**Instruction**
Pull out every row below that contains the word "left", treating uppercase and lowercase as different.

++++ Information provided

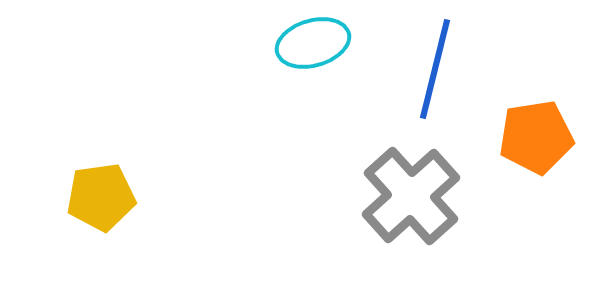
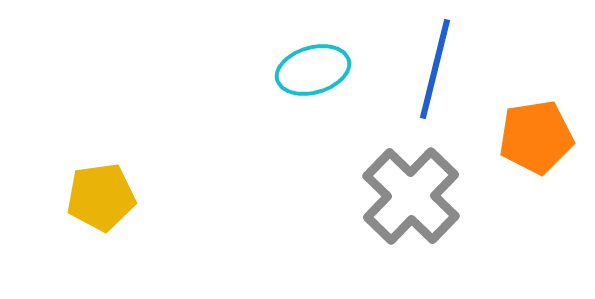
cyan ellipse: moved 27 px down
gray cross: rotated 4 degrees counterclockwise
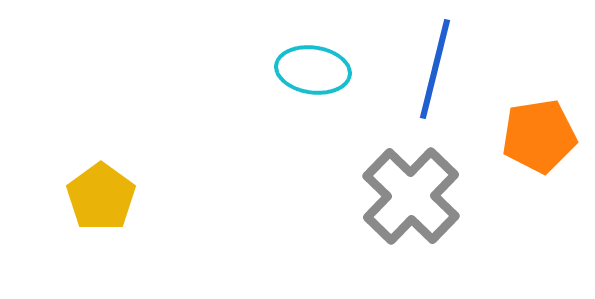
cyan ellipse: rotated 24 degrees clockwise
orange pentagon: moved 3 px right, 1 px up
yellow pentagon: rotated 28 degrees counterclockwise
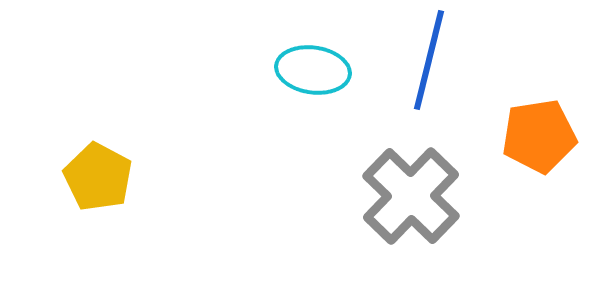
blue line: moved 6 px left, 9 px up
yellow pentagon: moved 3 px left, 20 px up; rotated 8 degrees counterclockwise
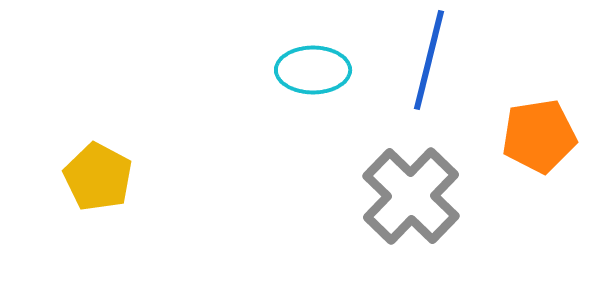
cyan ellipse: rotated 8 degrees counterclockwise
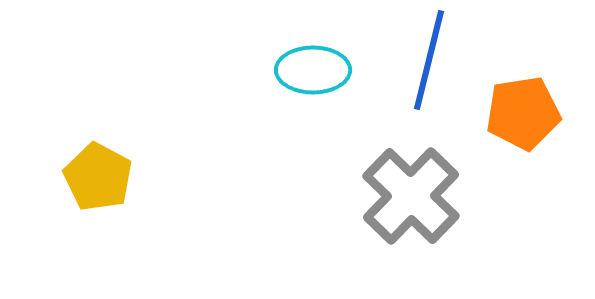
orange pentagon: moved 16 px left, 23 px up
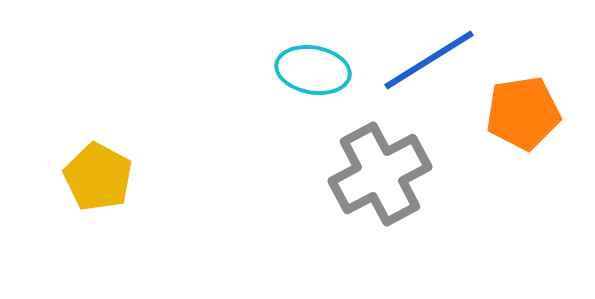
blue line: rotated 44 degrees clockwise
cyan ellipse: rotated 10 degrees clockwise
gray cross: moved 31 px left, 22 px up; rotated 18 degrees clockwise
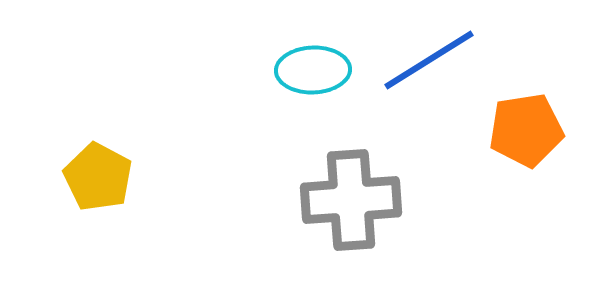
cyan ellipse: rotated 12 degrees counterclockwise
orange pentagon: moved 3 px right, 17 px down
gray cross: moved 29 px left, 26 px down; rotated 24 degrees clockwise
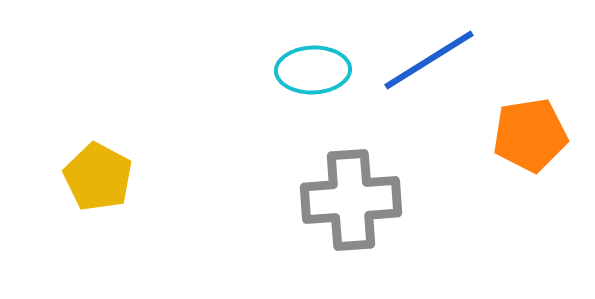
orange pentagon: moved 4 px right, 5 px down
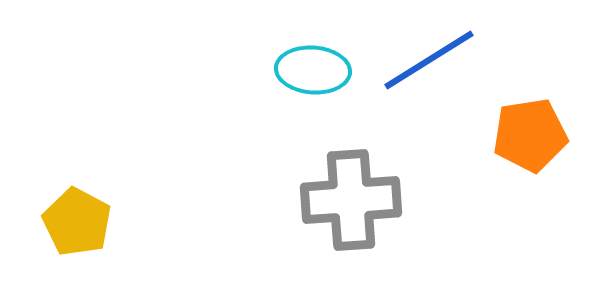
cyan ellipse: rotated 6 degrees clockwise
yellow pentagon: moved 21 px left, 45 px down
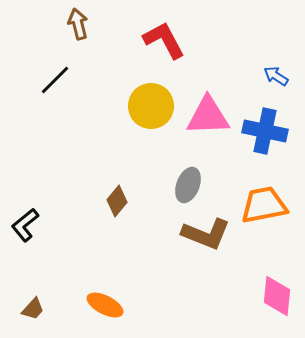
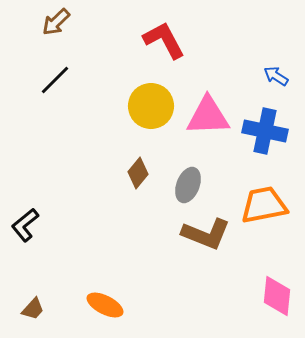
brown arrow: moved 22 px left, 2 px up; rotated 120 degrees counterclockwise
brown diamond: moved 21 px right, 28 px up
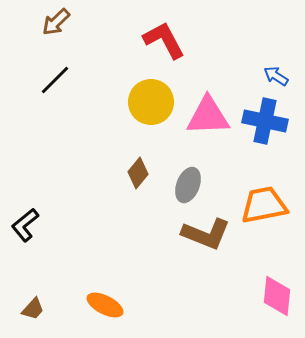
yellow circle: moved 4 px up
blue cross: moved 10 px up
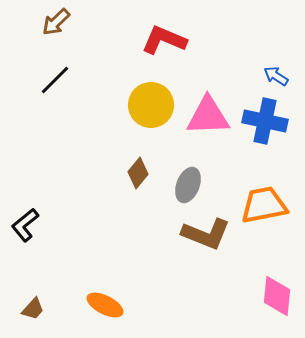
red L-shape: rotated 39 degrees counterclockwise
yellow circle: moved 3 px down
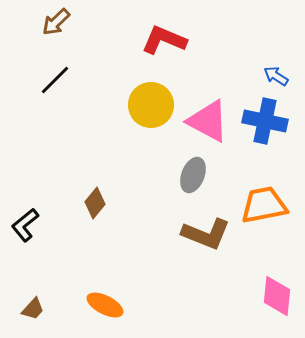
pink triangle: moved 5 px down; rotated 30 degrees clockwise
brown diamond: moved 43 px left, 30 px down
gray ellipse: moved 5 px right, 10 px up
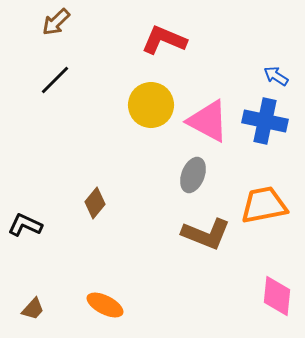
black L-shape: rotated 64 degrees clockwise
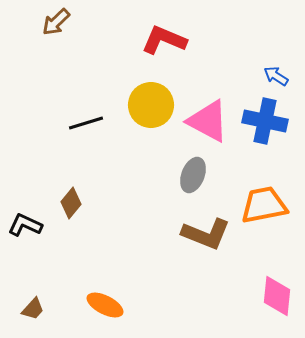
black line: moved 31 px right, 43 px down; rotated 28 degrees clockwise
brown diamond: moved 24 px left
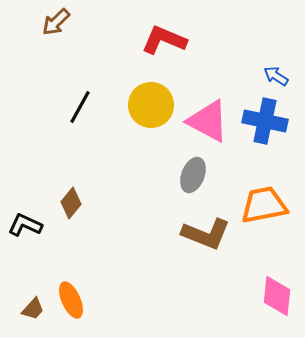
black line: moved 6 px left, 16 px up; rotated 44 degrees counterclockwise
orange ellipse: moved 34 px left, 5 px up; rotated 39 degrees clockwise
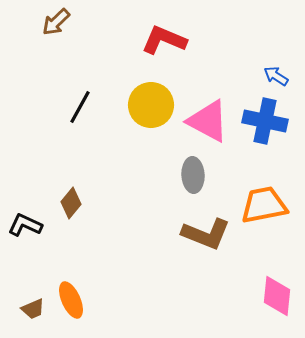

++++++++

**Result below**
blue line: moved 6 px left, 9 px up
yellow pentagon: moved 3 px left, 20 px up; rotated 8 degrees counterclockwise
orange pentagon: moved 16 px left, 23 px up
gray cross: moved 31 px left, 22 px up; rotated 18 degrees clockwise
gray cross: moved 29 px left, 26 px down; rotated 24 degrees clockwise
yellow pentagon: moved 21 px left, 45 px down
brown arrow: moved 22 px left, 2 px up; rotated 120 degrees counterclockwise
brown diamond: moved 43 px left, 30 px down
brown diamond: moved 24 px left
black line: moved 6 px left, 16 px up; rotated 44 degrees counterclockwise
orange ellipse: moved 34 px left, 5 px up; rotated 39 degrees clockwise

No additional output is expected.